- Opening Delimiter -
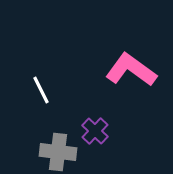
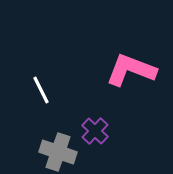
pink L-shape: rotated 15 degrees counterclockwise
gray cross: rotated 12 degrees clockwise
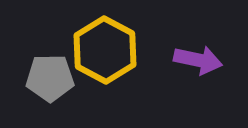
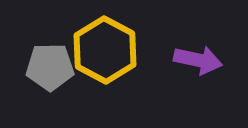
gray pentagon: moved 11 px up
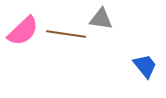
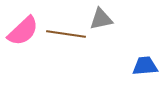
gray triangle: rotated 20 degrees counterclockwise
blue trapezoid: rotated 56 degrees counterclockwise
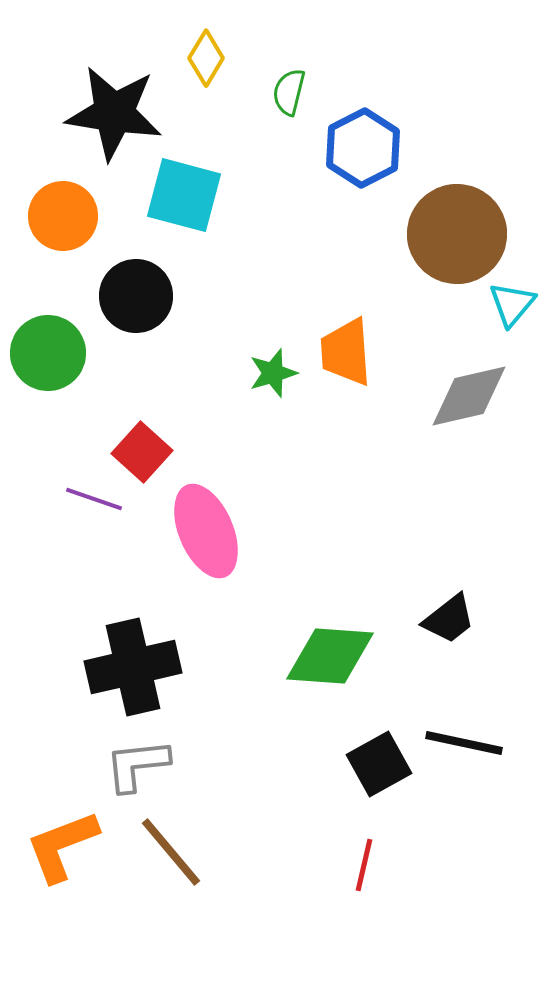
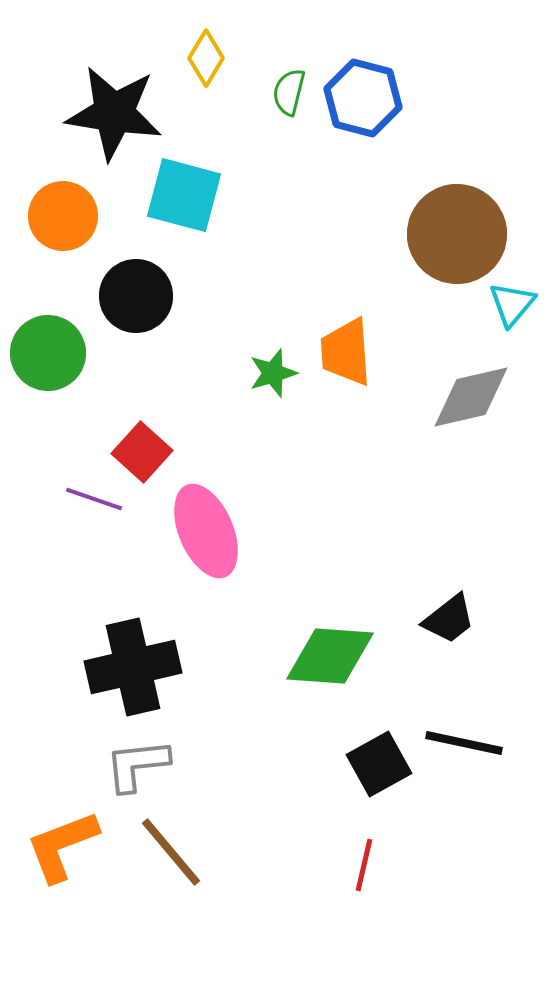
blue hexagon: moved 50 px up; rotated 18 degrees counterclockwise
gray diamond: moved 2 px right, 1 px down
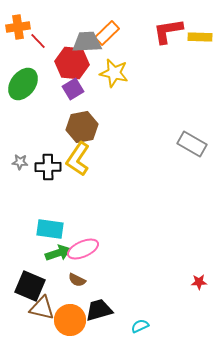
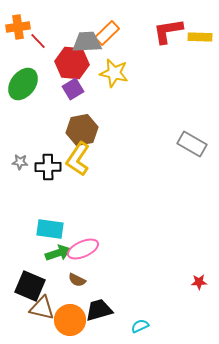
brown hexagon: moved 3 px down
- Closing Delimiter -
» Task details
Without altering anything, output all the lines above but none of the images.

» Task output
pink L-shape: rotated 15 degrees counterclockwise
gray cross: rotated 12 degrees clockwise
gray pentagon: moved 11 px up
gray triangle: rotated 20 degrees counterclockwise
blue trapezoid: rotated 56 degrees counterclockwise
blue hexagon: moved 50 px up; rotated 18 degrees counterclockwise
gray diamond: moved 2 px right, 1 px down
brown hexagon: moved 3 px down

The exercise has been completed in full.